> **EXERCISE GOAL**:
Retype the line where "Outline any instance of 'stroma'." appears and each line that follows it down to the last line of the records below. Leave the pictures out.

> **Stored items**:
= = = = =

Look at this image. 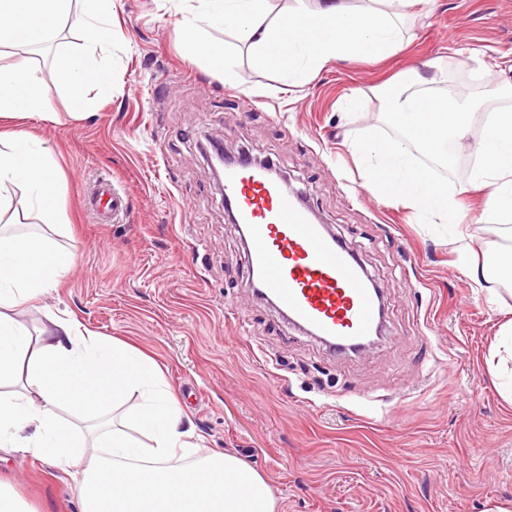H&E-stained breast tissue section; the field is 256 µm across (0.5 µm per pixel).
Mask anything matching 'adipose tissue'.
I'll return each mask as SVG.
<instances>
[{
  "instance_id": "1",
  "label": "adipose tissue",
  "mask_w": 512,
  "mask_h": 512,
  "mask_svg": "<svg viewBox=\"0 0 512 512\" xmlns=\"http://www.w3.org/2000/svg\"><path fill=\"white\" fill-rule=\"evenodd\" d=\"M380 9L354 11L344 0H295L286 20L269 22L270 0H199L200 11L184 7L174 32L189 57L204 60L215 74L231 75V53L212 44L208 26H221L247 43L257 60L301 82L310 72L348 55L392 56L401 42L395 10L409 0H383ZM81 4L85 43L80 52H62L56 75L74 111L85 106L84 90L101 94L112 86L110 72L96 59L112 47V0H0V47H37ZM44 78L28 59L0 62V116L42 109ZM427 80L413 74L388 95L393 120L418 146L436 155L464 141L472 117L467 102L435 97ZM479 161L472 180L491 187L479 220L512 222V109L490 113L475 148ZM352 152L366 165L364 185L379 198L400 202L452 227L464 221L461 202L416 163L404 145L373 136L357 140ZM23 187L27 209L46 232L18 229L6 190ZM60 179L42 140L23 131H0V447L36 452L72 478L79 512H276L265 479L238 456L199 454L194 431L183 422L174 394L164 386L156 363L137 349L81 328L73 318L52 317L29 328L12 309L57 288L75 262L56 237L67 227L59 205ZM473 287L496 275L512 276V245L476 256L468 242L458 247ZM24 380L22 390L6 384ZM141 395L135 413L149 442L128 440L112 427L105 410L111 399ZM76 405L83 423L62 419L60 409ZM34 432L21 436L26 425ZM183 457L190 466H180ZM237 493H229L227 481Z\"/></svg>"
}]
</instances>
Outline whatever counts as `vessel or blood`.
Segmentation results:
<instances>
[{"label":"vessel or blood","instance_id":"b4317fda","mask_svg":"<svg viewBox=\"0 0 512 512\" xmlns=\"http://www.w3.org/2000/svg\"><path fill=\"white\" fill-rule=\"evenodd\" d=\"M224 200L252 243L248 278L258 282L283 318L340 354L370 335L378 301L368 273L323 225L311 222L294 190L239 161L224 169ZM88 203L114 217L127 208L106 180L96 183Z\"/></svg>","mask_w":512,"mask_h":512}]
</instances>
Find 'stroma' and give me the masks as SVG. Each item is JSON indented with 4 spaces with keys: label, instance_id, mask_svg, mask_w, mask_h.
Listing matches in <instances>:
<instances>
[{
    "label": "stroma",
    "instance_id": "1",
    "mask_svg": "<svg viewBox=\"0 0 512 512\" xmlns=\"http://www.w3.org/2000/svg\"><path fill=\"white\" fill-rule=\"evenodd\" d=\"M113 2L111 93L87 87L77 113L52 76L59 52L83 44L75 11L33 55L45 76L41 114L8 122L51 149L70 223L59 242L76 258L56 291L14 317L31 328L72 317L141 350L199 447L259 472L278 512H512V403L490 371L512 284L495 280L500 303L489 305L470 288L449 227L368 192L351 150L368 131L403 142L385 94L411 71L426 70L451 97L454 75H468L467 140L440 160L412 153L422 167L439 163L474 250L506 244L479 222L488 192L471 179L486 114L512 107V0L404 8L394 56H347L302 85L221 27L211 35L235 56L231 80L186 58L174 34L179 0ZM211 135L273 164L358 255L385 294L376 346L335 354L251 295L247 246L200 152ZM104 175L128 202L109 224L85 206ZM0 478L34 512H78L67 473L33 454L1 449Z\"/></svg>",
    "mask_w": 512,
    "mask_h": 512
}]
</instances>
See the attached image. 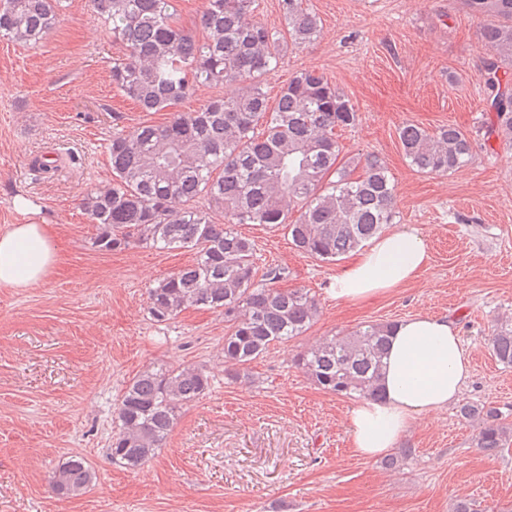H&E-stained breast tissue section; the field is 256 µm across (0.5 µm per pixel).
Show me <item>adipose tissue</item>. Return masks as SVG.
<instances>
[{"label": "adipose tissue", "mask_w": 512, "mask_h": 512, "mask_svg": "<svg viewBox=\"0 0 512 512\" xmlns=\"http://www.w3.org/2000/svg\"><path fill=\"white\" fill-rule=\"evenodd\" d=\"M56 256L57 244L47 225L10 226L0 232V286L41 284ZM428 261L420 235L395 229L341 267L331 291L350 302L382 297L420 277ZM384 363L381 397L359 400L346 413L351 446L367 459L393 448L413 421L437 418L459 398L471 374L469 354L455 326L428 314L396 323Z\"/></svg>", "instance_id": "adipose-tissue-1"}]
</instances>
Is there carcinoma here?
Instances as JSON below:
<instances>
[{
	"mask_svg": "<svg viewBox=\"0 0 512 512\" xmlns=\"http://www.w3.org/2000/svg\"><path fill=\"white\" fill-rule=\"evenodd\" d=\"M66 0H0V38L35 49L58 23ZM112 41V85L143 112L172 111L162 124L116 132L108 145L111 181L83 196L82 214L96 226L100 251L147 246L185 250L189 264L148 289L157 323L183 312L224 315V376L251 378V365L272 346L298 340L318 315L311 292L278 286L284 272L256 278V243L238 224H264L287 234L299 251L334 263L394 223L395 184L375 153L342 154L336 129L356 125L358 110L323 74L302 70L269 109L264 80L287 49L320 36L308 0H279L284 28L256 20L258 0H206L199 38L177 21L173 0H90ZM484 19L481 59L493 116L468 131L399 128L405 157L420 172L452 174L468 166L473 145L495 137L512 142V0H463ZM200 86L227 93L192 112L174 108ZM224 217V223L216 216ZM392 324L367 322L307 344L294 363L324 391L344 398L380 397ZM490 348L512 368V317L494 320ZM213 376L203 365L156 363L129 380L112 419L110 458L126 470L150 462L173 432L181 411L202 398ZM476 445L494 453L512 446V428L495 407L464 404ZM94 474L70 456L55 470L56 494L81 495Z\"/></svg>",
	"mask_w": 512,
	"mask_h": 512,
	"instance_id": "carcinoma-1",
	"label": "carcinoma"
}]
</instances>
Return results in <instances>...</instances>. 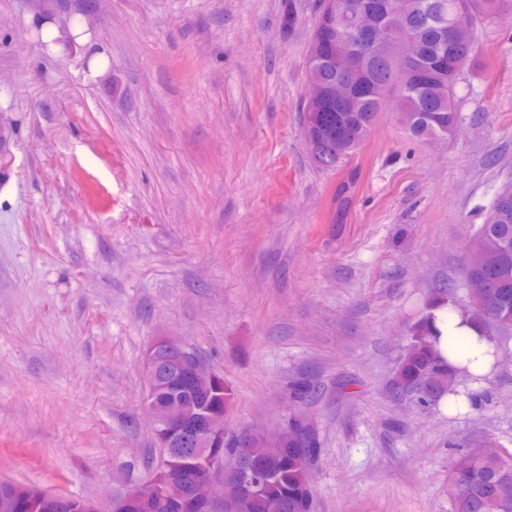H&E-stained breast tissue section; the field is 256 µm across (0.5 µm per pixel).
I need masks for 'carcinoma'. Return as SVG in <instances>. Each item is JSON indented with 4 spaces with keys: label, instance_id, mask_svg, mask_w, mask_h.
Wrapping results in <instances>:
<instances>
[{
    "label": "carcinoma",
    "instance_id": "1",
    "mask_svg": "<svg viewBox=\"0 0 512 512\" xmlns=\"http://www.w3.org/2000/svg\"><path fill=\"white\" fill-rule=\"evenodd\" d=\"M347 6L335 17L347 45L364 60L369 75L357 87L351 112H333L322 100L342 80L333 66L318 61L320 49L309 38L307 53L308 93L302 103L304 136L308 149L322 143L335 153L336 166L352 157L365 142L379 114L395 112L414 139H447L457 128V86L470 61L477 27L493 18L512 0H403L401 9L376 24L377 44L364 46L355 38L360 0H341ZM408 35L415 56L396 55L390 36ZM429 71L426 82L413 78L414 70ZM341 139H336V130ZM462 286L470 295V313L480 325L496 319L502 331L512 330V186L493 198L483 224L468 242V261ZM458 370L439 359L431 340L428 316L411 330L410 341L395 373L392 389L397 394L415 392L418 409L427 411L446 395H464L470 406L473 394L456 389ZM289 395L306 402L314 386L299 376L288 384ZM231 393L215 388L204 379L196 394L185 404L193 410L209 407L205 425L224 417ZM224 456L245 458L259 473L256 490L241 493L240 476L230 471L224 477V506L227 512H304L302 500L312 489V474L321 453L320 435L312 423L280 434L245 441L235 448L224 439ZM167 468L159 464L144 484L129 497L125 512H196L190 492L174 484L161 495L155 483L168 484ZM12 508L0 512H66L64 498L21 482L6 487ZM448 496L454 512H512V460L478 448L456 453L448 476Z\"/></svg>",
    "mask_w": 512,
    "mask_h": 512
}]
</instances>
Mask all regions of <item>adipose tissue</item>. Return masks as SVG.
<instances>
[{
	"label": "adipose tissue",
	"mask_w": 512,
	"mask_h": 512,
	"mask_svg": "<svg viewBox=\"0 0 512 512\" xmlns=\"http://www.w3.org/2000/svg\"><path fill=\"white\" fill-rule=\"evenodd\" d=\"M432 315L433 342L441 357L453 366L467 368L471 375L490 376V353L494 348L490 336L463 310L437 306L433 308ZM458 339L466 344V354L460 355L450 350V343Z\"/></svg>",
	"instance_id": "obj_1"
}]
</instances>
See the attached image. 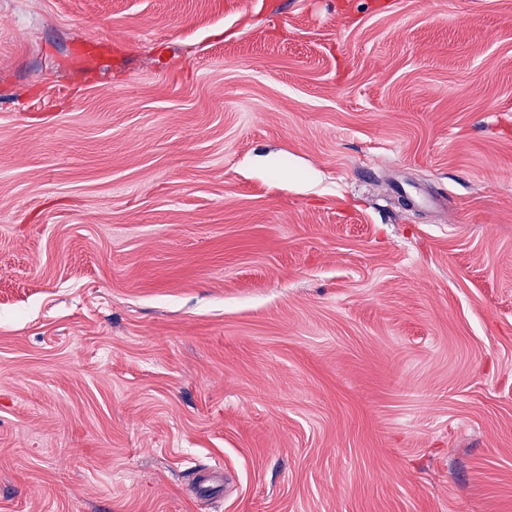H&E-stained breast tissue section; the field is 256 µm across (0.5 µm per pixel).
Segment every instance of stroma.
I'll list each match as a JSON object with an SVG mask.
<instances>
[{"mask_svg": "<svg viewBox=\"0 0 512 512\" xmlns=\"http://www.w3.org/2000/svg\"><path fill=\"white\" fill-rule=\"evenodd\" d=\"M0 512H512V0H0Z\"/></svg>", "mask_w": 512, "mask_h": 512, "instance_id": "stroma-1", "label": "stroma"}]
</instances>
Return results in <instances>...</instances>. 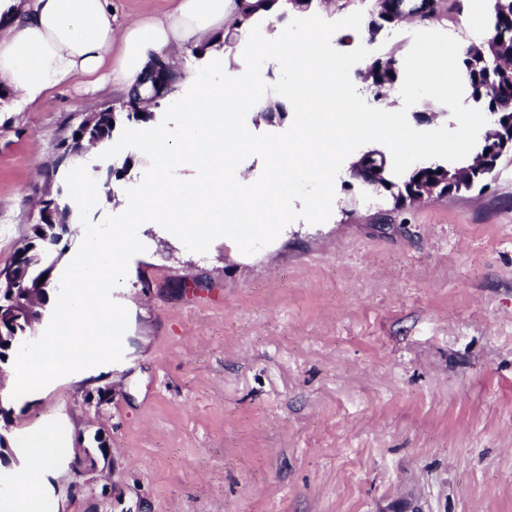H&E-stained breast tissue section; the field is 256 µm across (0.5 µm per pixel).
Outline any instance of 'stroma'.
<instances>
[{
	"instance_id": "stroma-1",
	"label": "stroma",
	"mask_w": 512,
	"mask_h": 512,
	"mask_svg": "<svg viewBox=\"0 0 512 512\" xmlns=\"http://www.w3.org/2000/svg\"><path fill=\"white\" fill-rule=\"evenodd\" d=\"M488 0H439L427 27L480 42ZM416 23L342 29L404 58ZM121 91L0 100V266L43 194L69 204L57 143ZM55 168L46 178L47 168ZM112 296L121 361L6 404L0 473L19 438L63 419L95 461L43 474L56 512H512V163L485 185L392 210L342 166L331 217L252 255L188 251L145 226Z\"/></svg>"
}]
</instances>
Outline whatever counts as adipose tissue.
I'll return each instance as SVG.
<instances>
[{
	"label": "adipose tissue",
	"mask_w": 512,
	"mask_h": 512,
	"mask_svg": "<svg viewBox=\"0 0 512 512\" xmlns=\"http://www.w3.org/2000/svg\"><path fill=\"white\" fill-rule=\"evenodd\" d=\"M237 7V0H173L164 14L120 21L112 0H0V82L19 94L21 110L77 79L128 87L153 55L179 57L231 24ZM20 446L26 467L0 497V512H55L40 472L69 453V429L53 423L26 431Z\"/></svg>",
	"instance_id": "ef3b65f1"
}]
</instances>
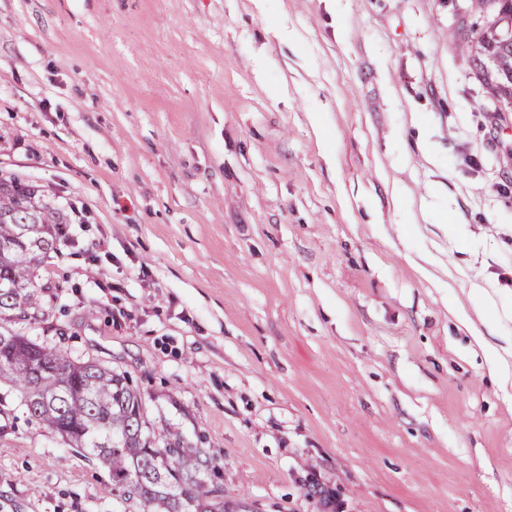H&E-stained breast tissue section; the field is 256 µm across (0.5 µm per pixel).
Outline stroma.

= = = = =

> **RESULT**:
Outline any instance of 'stroma'.
<instances>
[{
	"instance_id": "stroma-1",
	"label": "stroma",
	"mask_w": 512,
	"mask_h": 512,
	"mask_svg": "<svg viewBox=\"0 0 512 512\" xmlns=\"http://www.w3.org/2000/svg\"><path fill=\"white\" fill-rule=\"evenodd\" d=\"M488 0H439L427 27L480 42ZM416 23L342 29L404 58ZM121 91L0 100V266L43 194L69 204L57 143ZM55 168L46 178L47 168ZM112 296L121 361L6 404L0 473L19 438L63 419L95 461L43 474L56 512H512V163L485 185L392 210L342 166L331 217L252 255L188 251L145 226Z\"/></svg>"
}]
</instances>
Outline whatever counts as adipose tissue.
I'll return each instance as SVG.
<instances>
[{
	"label": "adipose tissue",
	"mask_w": 512,
	"mask_h": 512,
	"mask_svg": "<svg viewBox=\"0 0 512 512\" xmlns=\"http://www.w3.org/2000/svg\"><path fill=\"white\" fill-rule=\"evenodd\" d=\"M237 7V0H173L164 14L120 21L112 0H0V82L19 94L21 110L77 79L128 87L153 55L179 57L231 24ZM20 446L26 467L0 497V512H55L40 472L69 453V429L53 423L26 431Z\"/></svg>",
	"instance_id": "ef3b65f1"
}]
</instances>
H&E-stained breast tissue section; the field is 256 µm across (0.5 µm per pixel).
Outline stroma.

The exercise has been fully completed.